# [Exercise details]
Where does the word "orange" occur in the entries below? Copy every line that has it.

=======

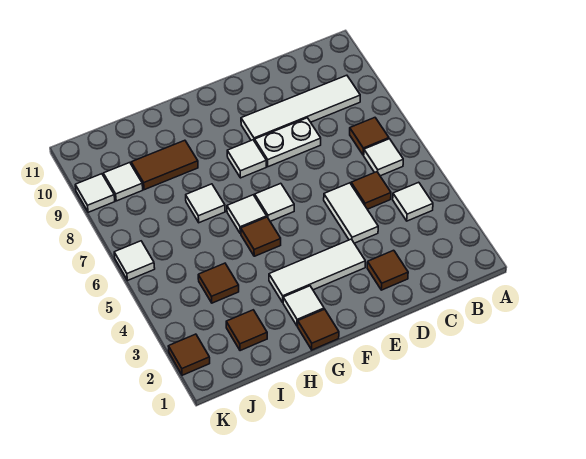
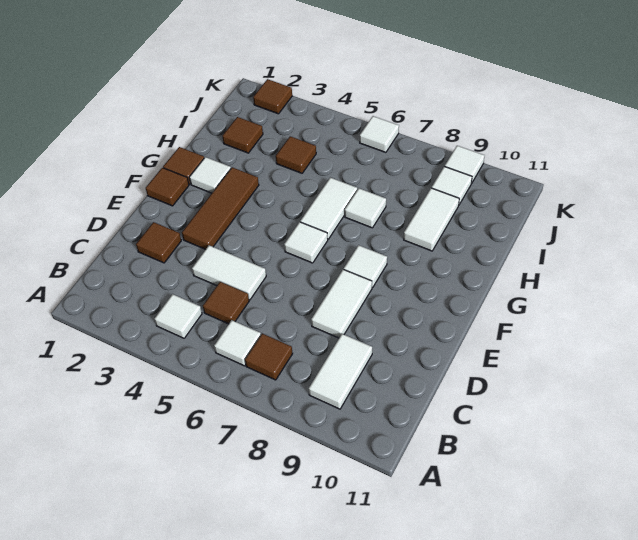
white 1x4 tile [241,75,360,141] -> white 1x2 tile [309,334,372,409]
white 1x2 plate [255,118,321,167] -> white 1x2 tile [311,269,372,338]
white 1x3 tile [269,239,365,302] -> brown 1x3 tile [182,167,259,249]
brown 1x1 tile [241,217,281,256] -> brown 1x1 tile moved to [146,168,189,206]
white 1x1 tile [227,195,267,234] -> white 1x2 tile [300,178,357,239]
brown 1x2 tile [131,140,198,190] -> white 1x2 tile [404,188,459,251]

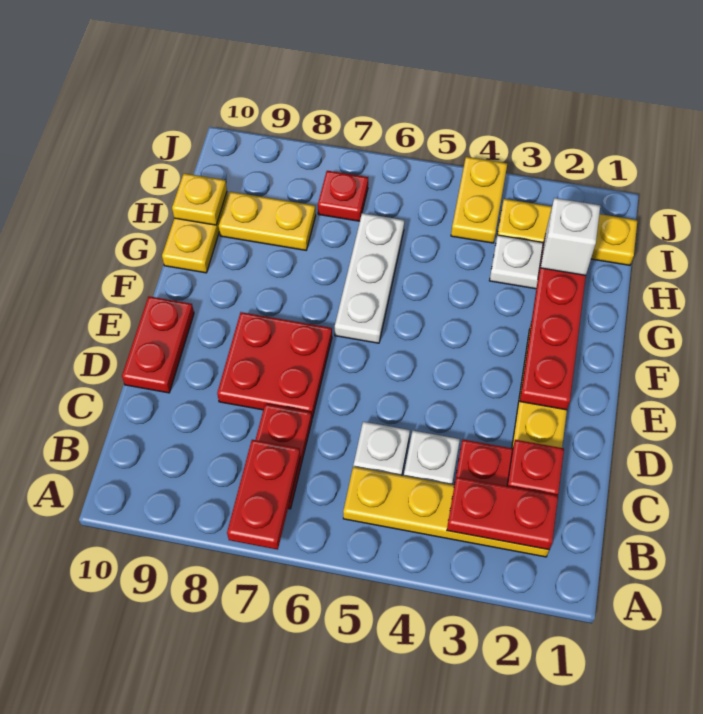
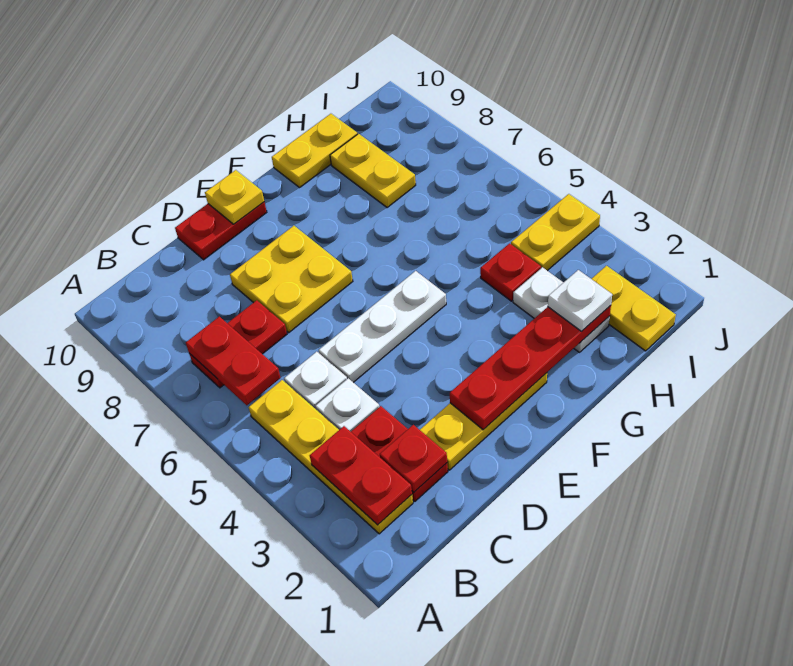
red 1x2 plate [227,440,300,550] -> red 1x2 plate turned to [186,317,281,405]
red 2x2 plate [217,312,332,418] -> yellow 2x2 plate [230,226,353,333]
white 1x3 plate [335,213,404,343] -> white 1x3 plate moved to [319,271,446,382]
white 1x1 brick [541,198,600,275] -> white 1x1 plate [548,270,612,332]
yellow 1x1 plate [172,173,227,225] -> yellow 1x1 plate moved to [205,170,264,224]
yellow 1x3 plate [497,199,637,265] -> yellow 1x2 plate [592,266,676,351]
red 1x1 plate [318,171,368,221] -> red 1x1 plate moved to [480,243,541,301]

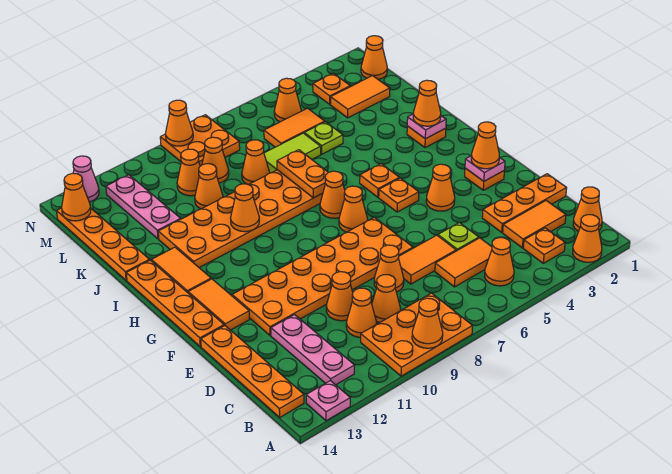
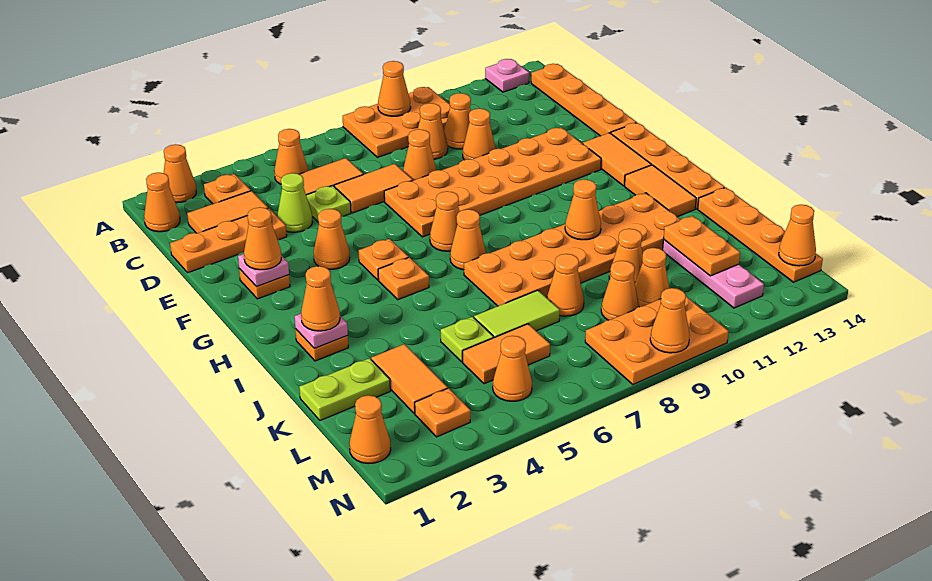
pink 1x3 plate [271,315,355,385] -> none
none -> lime 1x1 cone [277,173,313,232]
orange 1x2 plate [277,150,328,198] -> orange 1x2 plate moved to [664,216,740,276]
none -> lime 1x2 plate [299,358,390,421]
orange 1x2 tile [331,76,390,118] -> orange 1x2 tile turned to [371,344,448,413]
orange 2x2 plate [160,115,240,166] -> orange 2x3 plate [585,296,728,384]
pink 1x1 cone [73,156,99,202] -> none

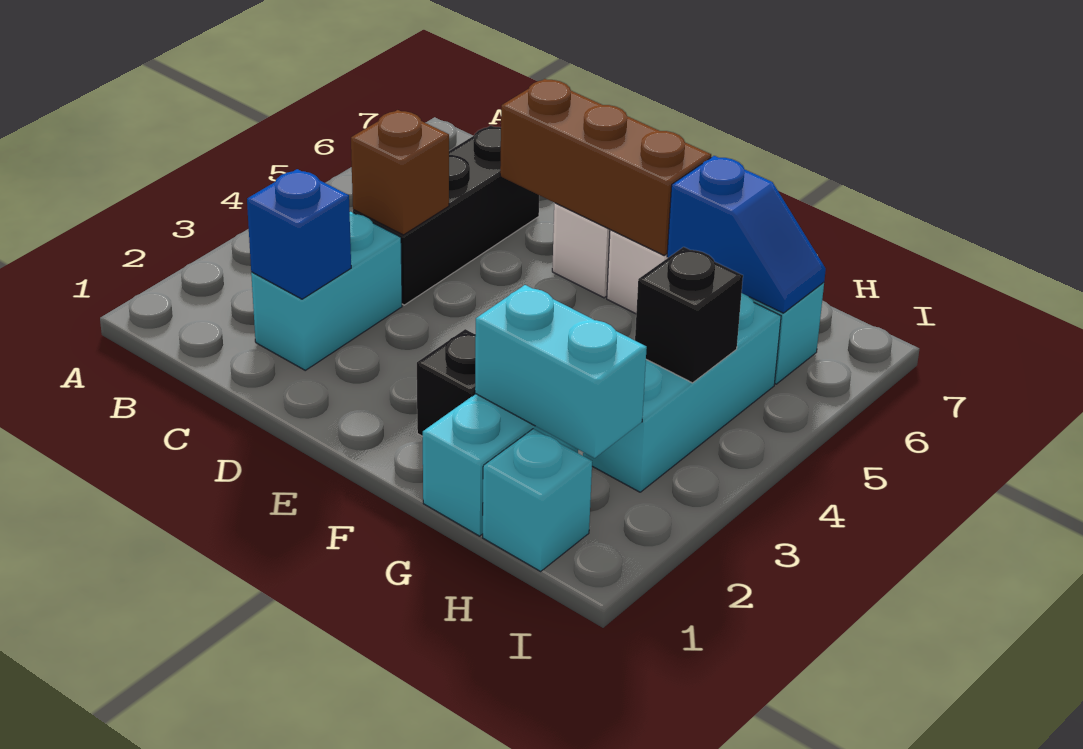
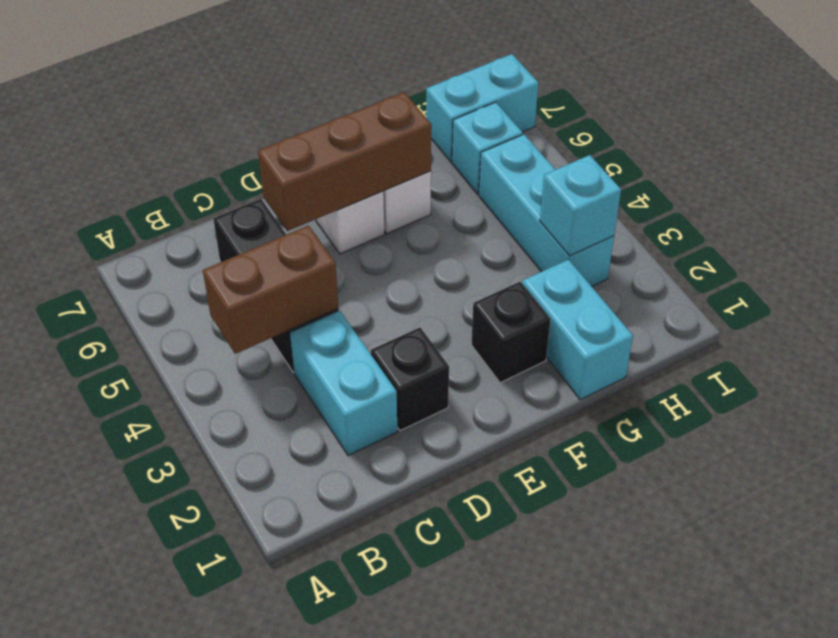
blue 1x1 brick [247,169,351,299] -> none
brown 1x1 brick [351,110,449,235] -> brown 1x2 brick [203,225,338,354]
cyan 1x2 brick [475,285,647,458] -> cyan 1x2 brick moved to [426,54,538,162]
blue 1x2 slope [667,156,826,313] -> none
cyan 1x1 brick [483,429,592,571] -> cyan 1x1 brick moved to [540,155,621,256]
black 1x1 brick [635,247,743,383] -> black 1x1 brick moved to [371,328,449,431]

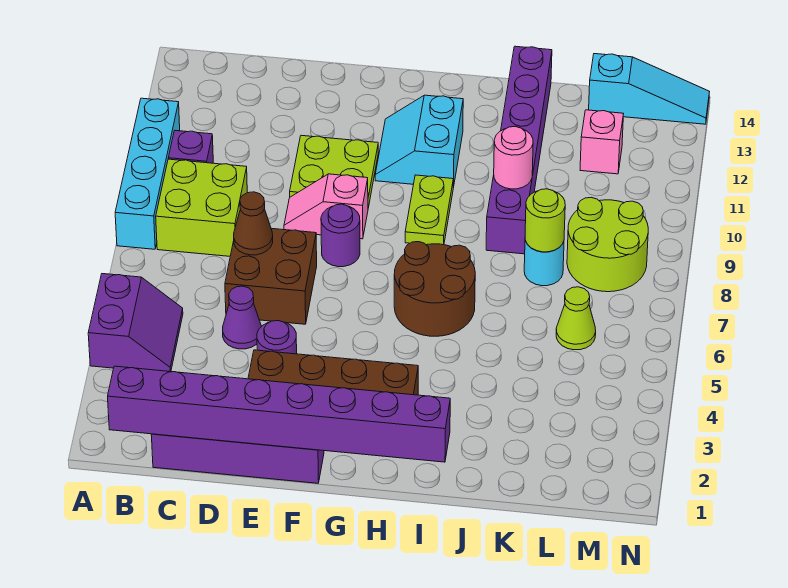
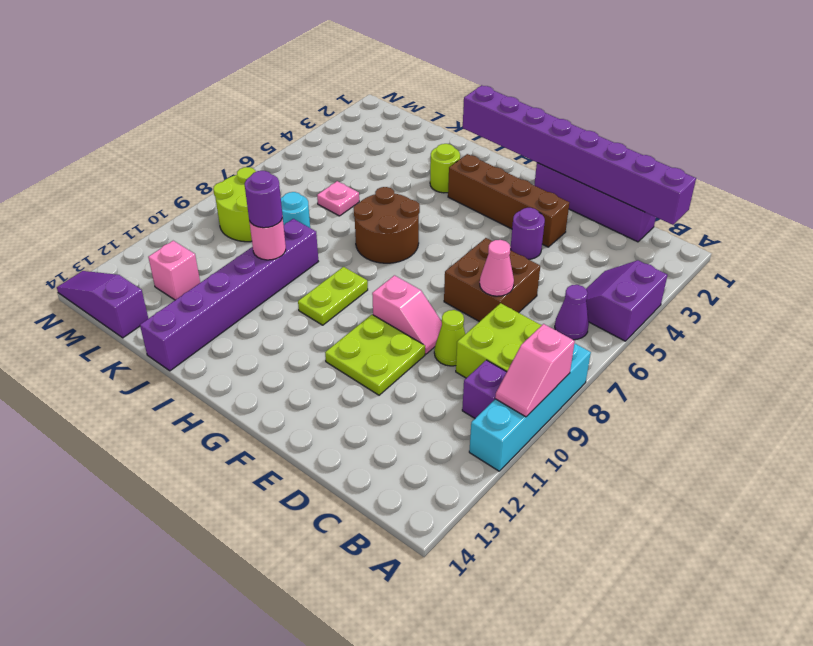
none -> pink 1x2 slope [495,324,575,417]
purple 1x1 cone [223,286,262,349] -> purple 1x1 cone moved to [555,285,589,340]
brown 1x1 cone [234,192,273,255] -> pink 1x1 cone [480,240,514,296]
purple 1x1 round brick [321,204,360,267] -> purple 1x1 round brick moved to [245,171,282,228]
cyan 2x2 slope [375,95,463,188] -> none
none -> pink 1x1 plate [317,181,359,216]
lime 1x1 round brick [525,189,565,252] -> lime 1x1 round brick moved to [430,144,460,193]
lime 1x1 cone [556,287,596,350] -> lime 1x1 cone moved to [434,310,465,366]
cyan 1x3 slope [589,54,709,124] -> purple 1x3 slope [57,271,148,338]

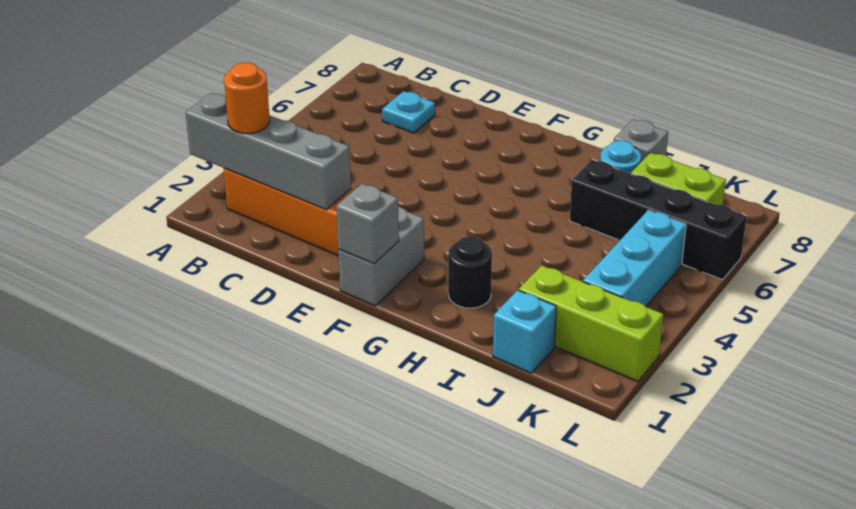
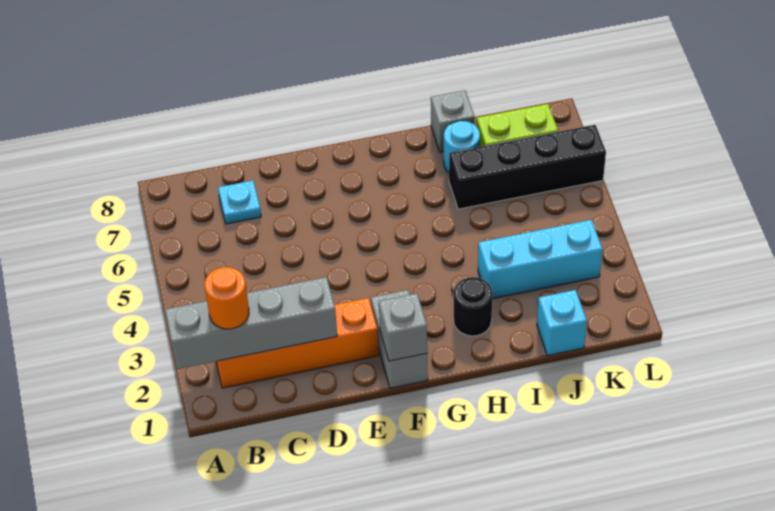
lime 1x3 brick [519,265,663,382] -> none
cyan 1x3 brick [583,210,686,306] -> cyan 1x3 brick turned to [478,220,603,299]

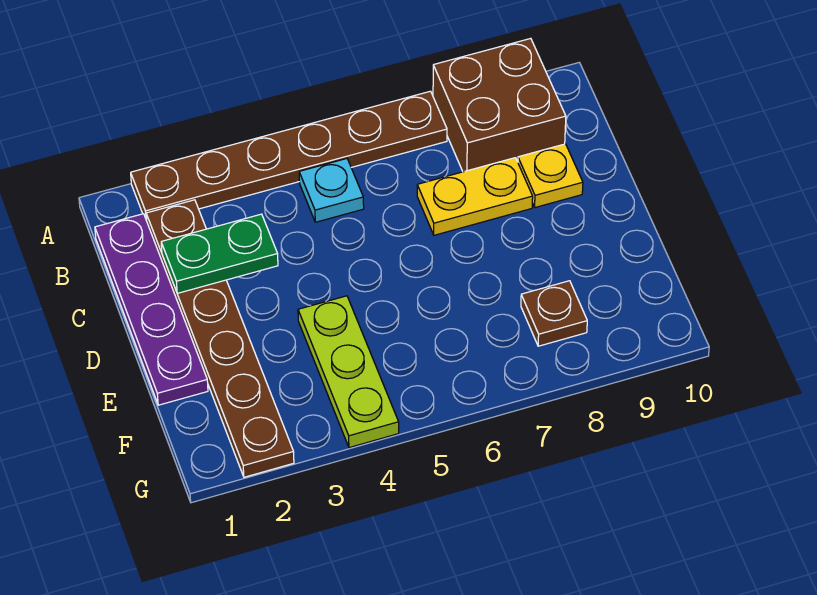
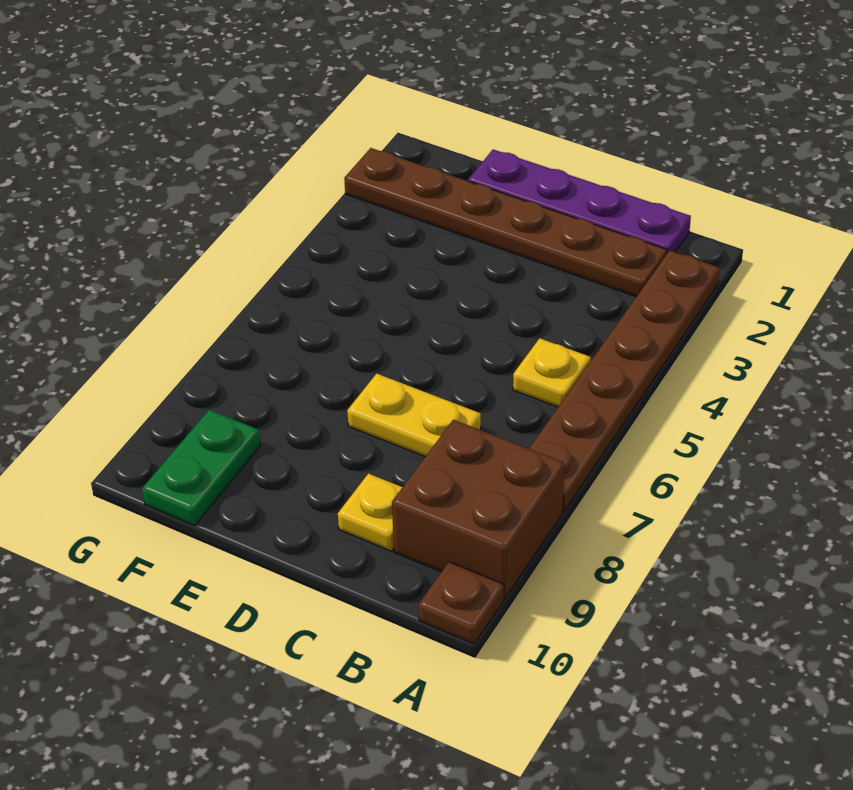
cyan 1x1 plate [299,159,364,222] -> yellow 1x1 plate [513,338,591,407]
green 1x2 plate [161,214,278,293] -> green 1x2 plate moved to [142,410,260,526]
yellow 1x2 plate [417,158,533,235] -> yellow 1x2 plate turned to [347,374,481,457]
lime 1x3 plate [298,296,399,448] -> none
brown 1x1 plate [521,281,587,346] -> brown 1x1 plate moved to [418,562,504,644]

=======

# [Reply]
orange 1x2 plate [277,150,328,198] -> orange 1x2 plate moved to [664,216,740,276]
orange 1x2 tile [331,76,390,118] -> orange 1x2 tile turned to [371,344,448,413]
orange 2x2 plate [160,115,240,166] -> orange 2x3 plate [585,296,728,384]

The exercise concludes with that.